(Colored shape movement records)

*** Begin section ***

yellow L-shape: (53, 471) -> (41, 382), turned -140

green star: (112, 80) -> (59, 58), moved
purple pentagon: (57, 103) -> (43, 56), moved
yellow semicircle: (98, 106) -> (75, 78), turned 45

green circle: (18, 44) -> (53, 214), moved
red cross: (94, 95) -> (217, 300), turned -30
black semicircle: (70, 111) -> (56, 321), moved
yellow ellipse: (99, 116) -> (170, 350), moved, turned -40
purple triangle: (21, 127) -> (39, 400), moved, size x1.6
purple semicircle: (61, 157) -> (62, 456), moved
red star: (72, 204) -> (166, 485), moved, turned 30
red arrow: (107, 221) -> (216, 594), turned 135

*** End section ***
*** Begin section ***

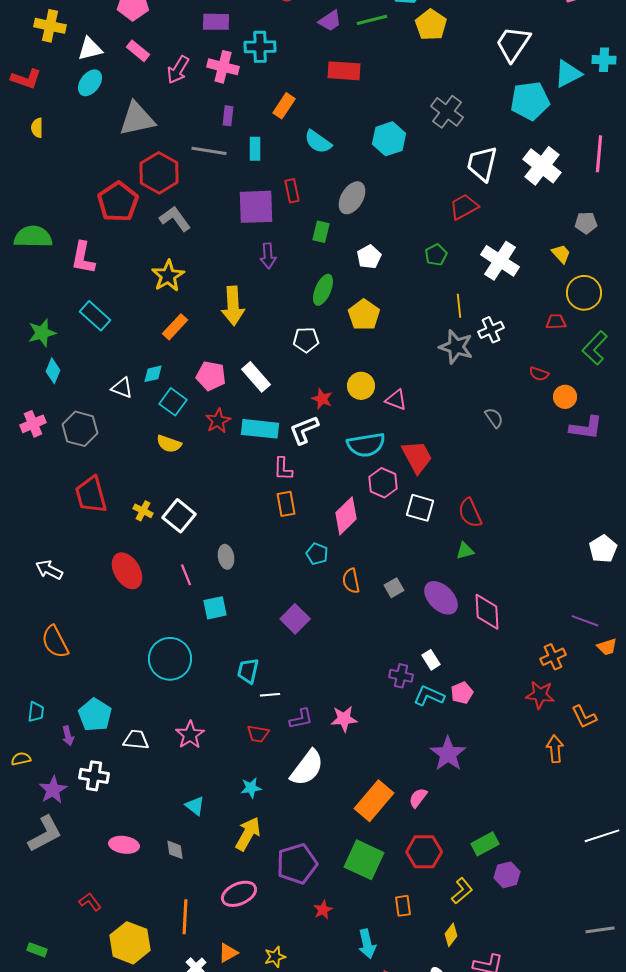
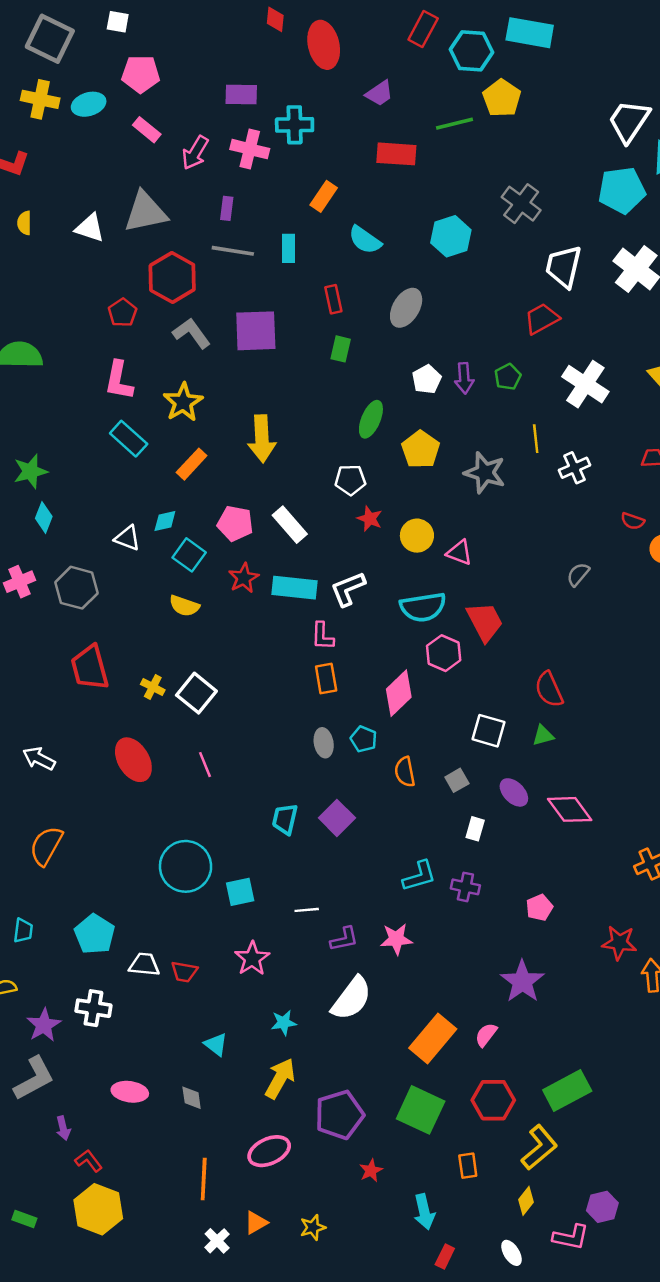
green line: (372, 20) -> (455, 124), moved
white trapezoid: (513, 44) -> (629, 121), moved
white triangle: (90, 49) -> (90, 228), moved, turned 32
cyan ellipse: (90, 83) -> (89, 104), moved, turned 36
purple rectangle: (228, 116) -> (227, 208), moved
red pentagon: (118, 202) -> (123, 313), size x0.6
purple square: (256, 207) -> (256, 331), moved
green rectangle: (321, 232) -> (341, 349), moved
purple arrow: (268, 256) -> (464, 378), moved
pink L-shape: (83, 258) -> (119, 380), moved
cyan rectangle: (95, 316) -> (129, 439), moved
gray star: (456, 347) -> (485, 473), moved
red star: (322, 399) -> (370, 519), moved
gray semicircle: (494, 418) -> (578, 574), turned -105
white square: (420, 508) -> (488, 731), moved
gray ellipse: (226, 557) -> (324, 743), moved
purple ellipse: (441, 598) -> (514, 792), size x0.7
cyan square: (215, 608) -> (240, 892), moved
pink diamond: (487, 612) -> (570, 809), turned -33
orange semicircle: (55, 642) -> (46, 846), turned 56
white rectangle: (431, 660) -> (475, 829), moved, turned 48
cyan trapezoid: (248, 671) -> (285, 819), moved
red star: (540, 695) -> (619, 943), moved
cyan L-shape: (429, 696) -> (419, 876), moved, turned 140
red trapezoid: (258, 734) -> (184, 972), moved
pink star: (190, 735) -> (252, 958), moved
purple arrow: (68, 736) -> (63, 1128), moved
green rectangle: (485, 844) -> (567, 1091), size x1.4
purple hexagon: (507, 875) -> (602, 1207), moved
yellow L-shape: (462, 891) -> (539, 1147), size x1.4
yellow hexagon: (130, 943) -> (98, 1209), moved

*** End section ***

» **Problem requirements**:
Give the exact lines, and only those, from the line containing "gray star: (456, 347) -> (485, 473), moved" through the line containing "cyan L-shape: (429, 696)" in the entries above.

» **Response area**:
gray star: (456, 347) -> (485, 473), moved
red star: (322, 399) -> (370, 519), moved
gray semicircle: (494, 418) -> (578, 574), turned -105
white square: (420, 508) -> (488, 731), moved
gray ellipse: (226, 557) -> (324, 743), moved
purple ellipse: (441, 598) -> (514, 792), size x0.7
cyan square: (215, 608) -> (240, 892), moved
pink diamond: (487, 612) -> (570, 809), turned -33
orange semicircle: (55, 642) -> (46, 846), turned 56
white rectangle: (431, 660) -> (475, 829), moved, turned 48
cyan trapezoid: (248, 671) -> (285, 819), moved
red star: (540, 695) -> (619, 943), moved
cyan L-shape: (429, 696) -> (419, 876), moved, turned 140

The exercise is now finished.